--- EXERCISE OBJECTIVE ---
Pictures should be excluded; otherwise, copy every entry exactly.

Collected data entries:
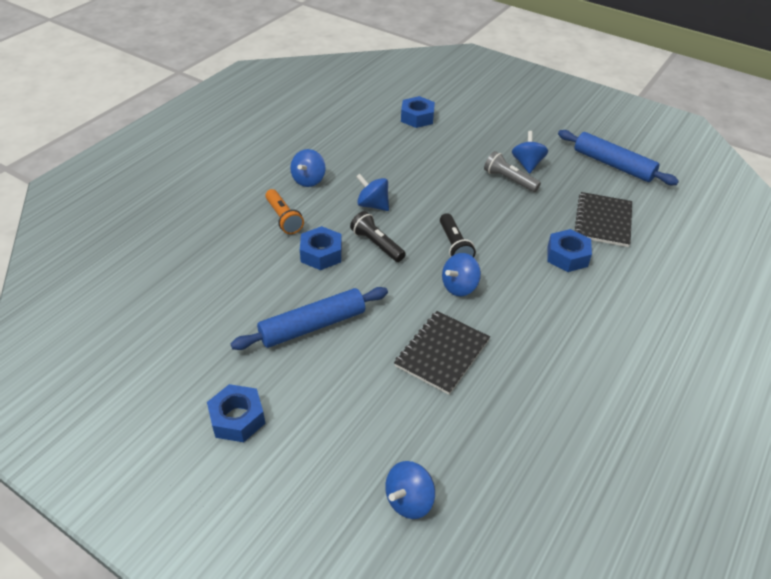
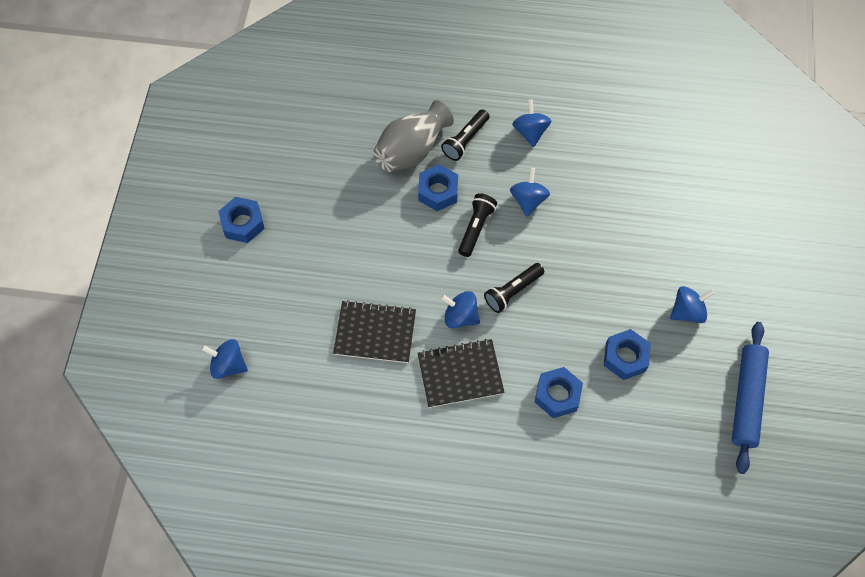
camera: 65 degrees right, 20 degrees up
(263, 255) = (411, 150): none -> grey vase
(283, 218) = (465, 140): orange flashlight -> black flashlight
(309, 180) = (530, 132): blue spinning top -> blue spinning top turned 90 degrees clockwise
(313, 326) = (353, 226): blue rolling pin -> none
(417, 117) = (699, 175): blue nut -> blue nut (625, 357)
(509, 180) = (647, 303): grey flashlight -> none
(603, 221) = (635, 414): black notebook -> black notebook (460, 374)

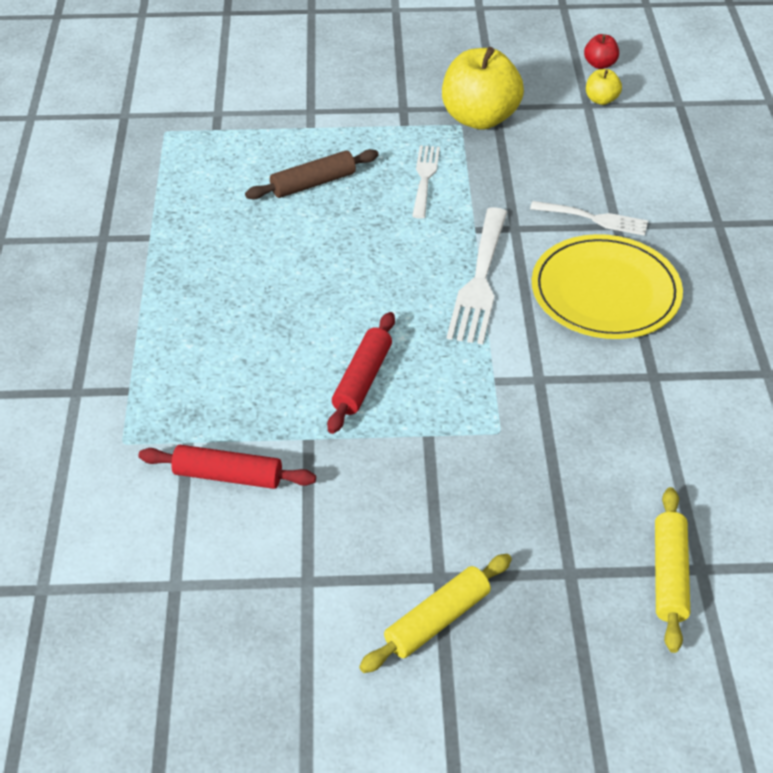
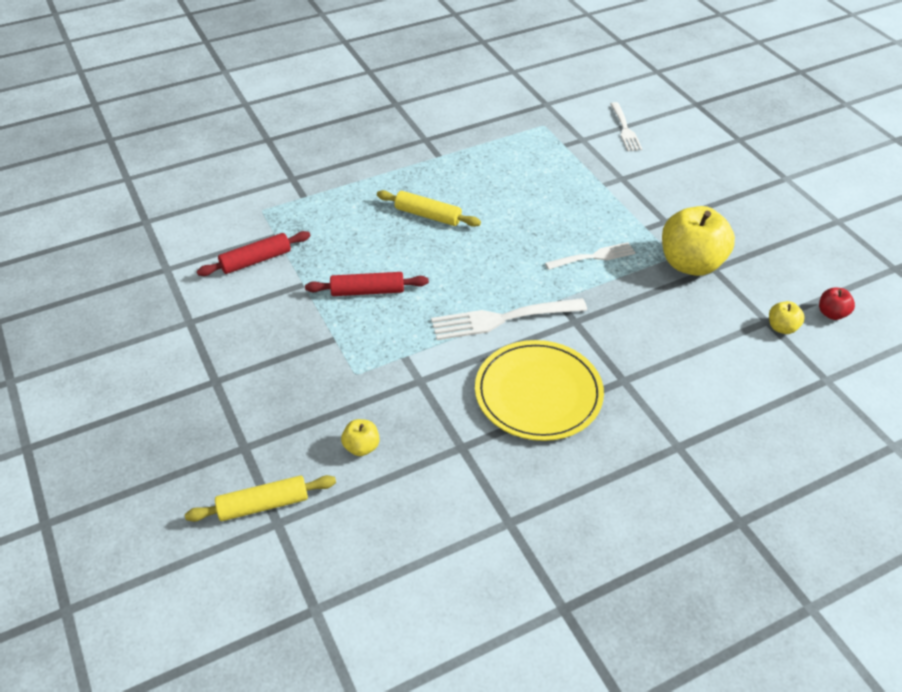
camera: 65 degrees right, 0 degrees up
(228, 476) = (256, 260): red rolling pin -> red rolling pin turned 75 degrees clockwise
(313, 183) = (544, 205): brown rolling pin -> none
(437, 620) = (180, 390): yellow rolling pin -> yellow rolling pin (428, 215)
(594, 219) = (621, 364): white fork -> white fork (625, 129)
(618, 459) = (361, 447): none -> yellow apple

--- RESPONSE AREA ---
camera: 65 degrees right, 20 degrees up
(263, 255) = (411, 150): none -> grey vase
(283, 218) = (465, 140): orange flashlight -> black flashlight
(309, 180) = (530, 132): blue spinning top -> blue spinning top turned 90 degrees clockwise
(313, 326) = (353, 226): blue rolling pin -> none
(417, 117) = (699, 175): blue nut -> blue nut (625, 357)
(509, 180) = (647, 303): grey flashlight -> none
(603, 221) = (635, 414): black notebook -> black notebook (460, 374)

camera: 65 degrees right, 0 degrees up
(228, 476) = (256, 260): red rolling pin -> red rolling pin turned 75 degrees clockwise
(313, 183) = (544, 205): brown rolling pin -> none
(437, 620) = (180, 390): yellow rolling pin -> yellow rolling pin (428, 215)
(594, 219) = (621, 364): white fork -> white fork (625, 129)
(618, 459) = (361, 447): none -> yellow apple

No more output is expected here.